** Opening EXERCISE DATA block **

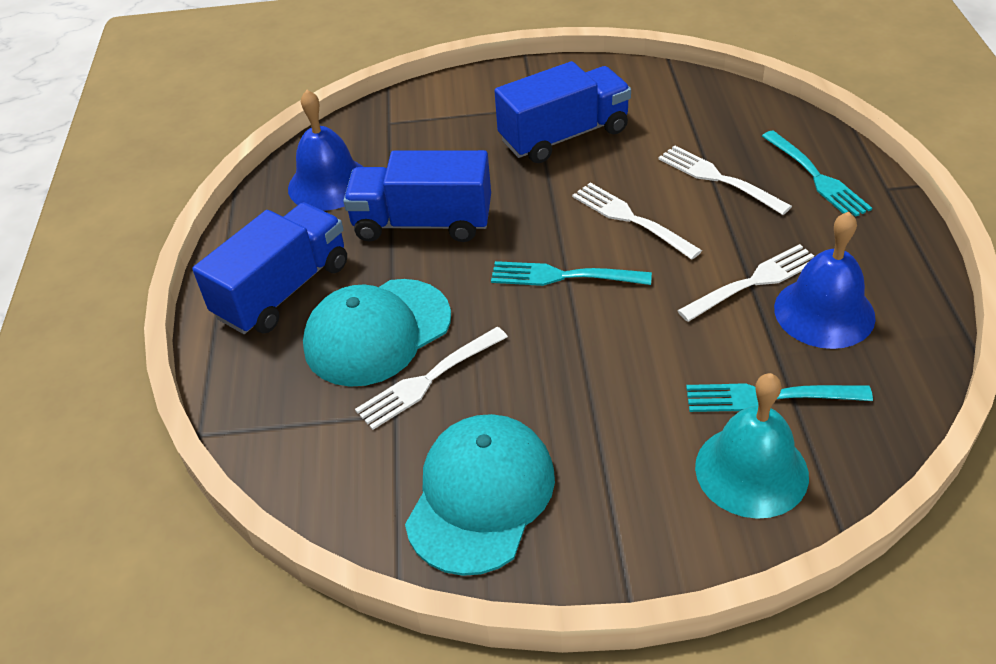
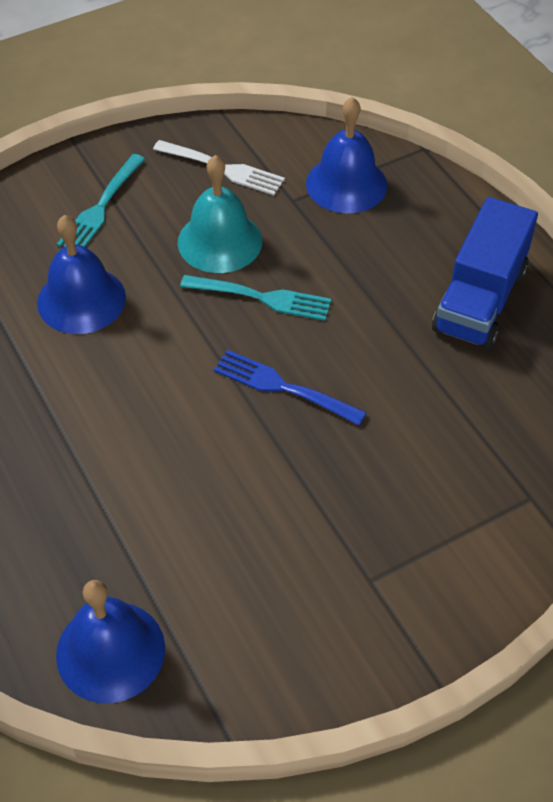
blue bell: 2 -> 3
blue fork: 0 -> 1
blue truck: 3 -> 1
turquoise cap: 2 -> 0
turquoise fork: 3 -> 2
white fork: 4 -> 1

** Closing EXERCISE DATA block **

* **DIRECTIONS FOR THIS TASK**:
What is needed is the whole listing again, set down exactly, without its pictures.

* **ANSWER SPACE**:
blue bell: 2 -> 3
blue fork: 0 -> 1
blue truck: 3 -> 1
turquoise cap: 2 -> 0
turquoise fork: 3 -> 2
white fork: 4 -> 1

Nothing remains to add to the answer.